**WHAT YOU NEED TO DO**
Leave out all lines before the one containing "missing: nut in", and copy that line and all the rest below it exactly.

━━━

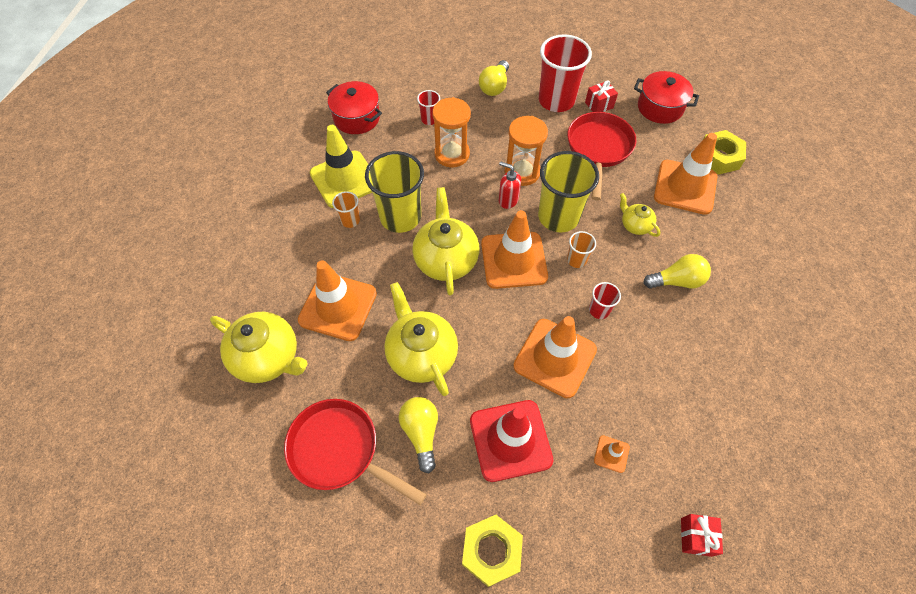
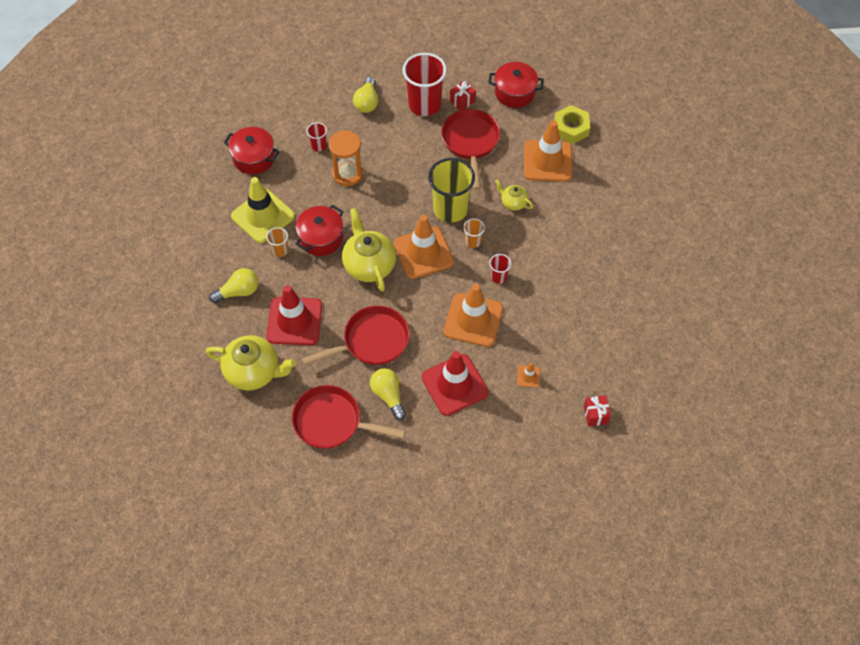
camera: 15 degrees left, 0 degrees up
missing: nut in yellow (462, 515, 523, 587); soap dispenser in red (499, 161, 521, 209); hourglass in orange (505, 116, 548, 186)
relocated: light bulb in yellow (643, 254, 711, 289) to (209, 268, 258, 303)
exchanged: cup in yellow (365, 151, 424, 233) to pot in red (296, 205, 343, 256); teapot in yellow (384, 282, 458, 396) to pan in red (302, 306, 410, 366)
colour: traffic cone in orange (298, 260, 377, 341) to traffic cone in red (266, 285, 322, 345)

━━━

**ANSWER FOR THIS EXERCISE**
missing: nut in yellow (462, 515, 523, 587); soap dispenser in red (499, 161, 521, 209); hourglass in orange (505, 116, 548, 186)
relocated: light bulb in yellow (643, 254, 711, 289) to (209, 268, 258, 303)
exchanged: cup in yellow (365, 151, 424, 233) to pot in red (296, 205, 343, 256); teapot in yellow (384, 282, 458, 396) to pan in red (302, 306, 410, 366)
colour: traffic cone in orange (298, 260, 377, 341) to traffic cone in red (266, 285, 322, 345)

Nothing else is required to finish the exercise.